──────── DATA SHOWN ────────
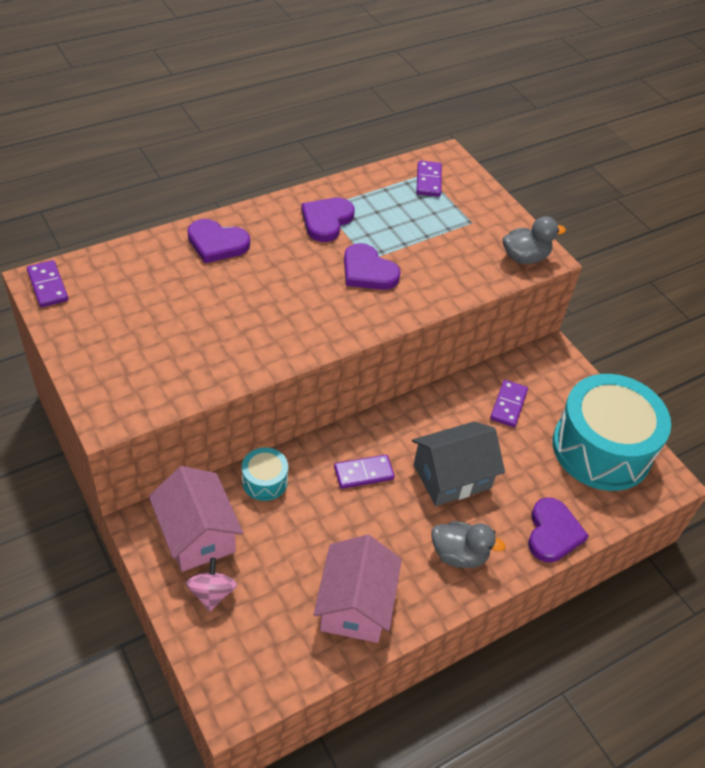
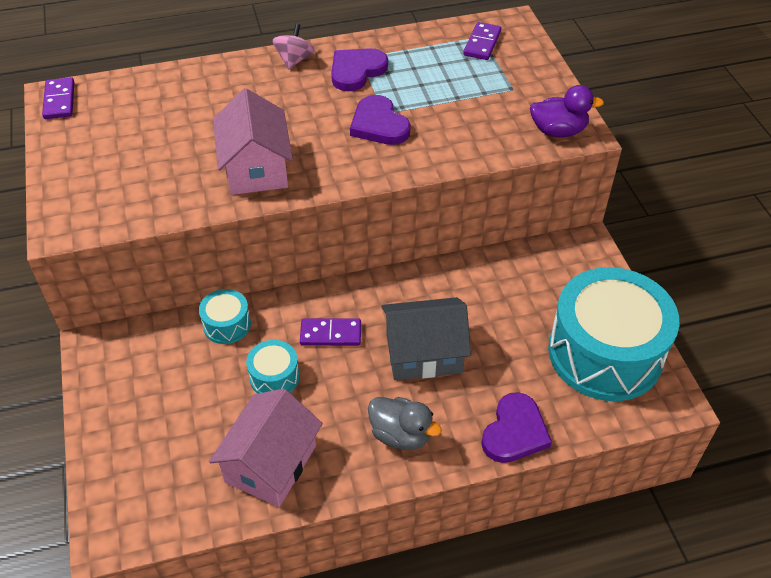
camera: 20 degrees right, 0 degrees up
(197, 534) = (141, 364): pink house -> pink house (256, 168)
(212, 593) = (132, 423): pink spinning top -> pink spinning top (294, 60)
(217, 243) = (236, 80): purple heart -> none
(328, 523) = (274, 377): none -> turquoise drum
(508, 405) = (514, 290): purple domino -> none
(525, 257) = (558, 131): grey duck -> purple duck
────────
──────── DATA SHOWN ────────
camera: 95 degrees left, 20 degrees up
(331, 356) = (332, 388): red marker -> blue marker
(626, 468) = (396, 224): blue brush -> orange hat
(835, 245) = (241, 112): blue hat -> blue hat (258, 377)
────────
──────── DATA SHOWN ────────
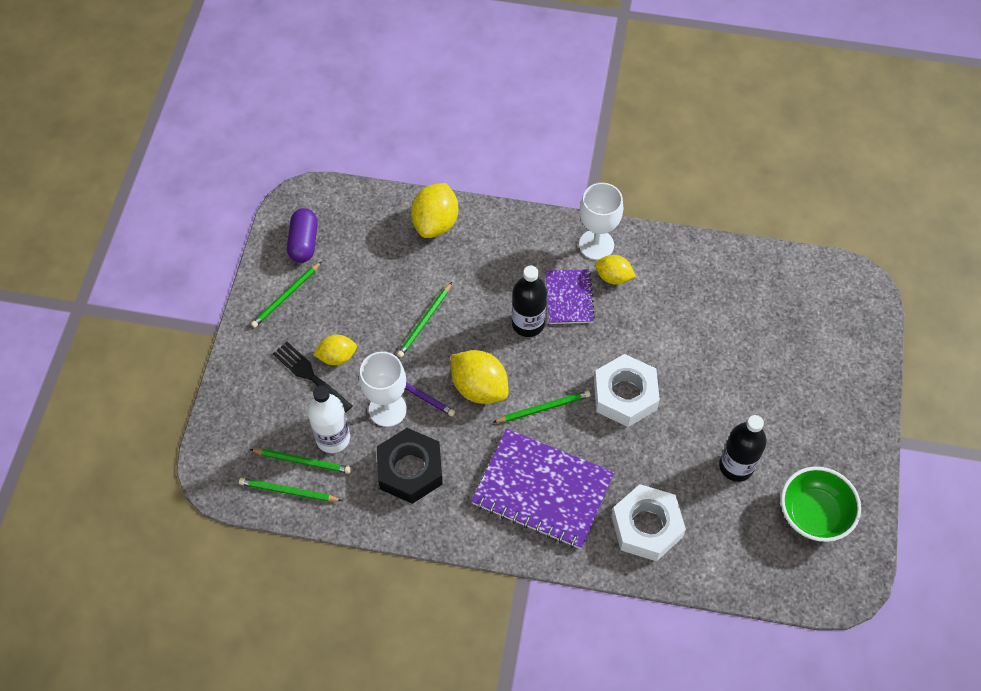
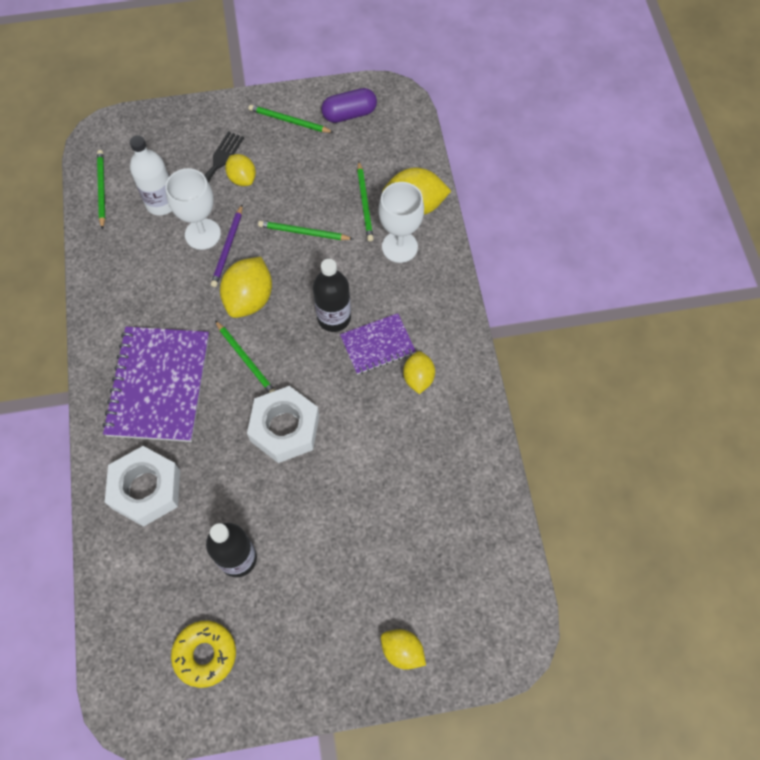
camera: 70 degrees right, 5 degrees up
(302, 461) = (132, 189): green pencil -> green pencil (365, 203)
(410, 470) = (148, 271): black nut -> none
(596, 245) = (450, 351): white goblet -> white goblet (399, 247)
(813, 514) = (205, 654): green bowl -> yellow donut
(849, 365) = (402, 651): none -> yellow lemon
────────
PROBLEM TO SOLVE ::
Please copy, exactly as written, every line in the listing above from the line with "camera: 20 degrees right, 0 degrees up" up to and including the line with "(525, 257) = (558, 131): grey".

ANSWER SECTION ::
camera: 20 degrees right, 0 degrees up
(197, 534) = (141, 364): pink house -> pink house (256, 168)
(212, 593) = (132, 423): pink spinning top -> pink spinning top (294, 60)
(217, 243) = (236, 80): purple heart -> none
(328, 523) = (274, 377): none -> turquoise drum
(508, 405) = (514, 290): purple domino -> none
(525, 257) = (558, 131): grey duck -> purple duck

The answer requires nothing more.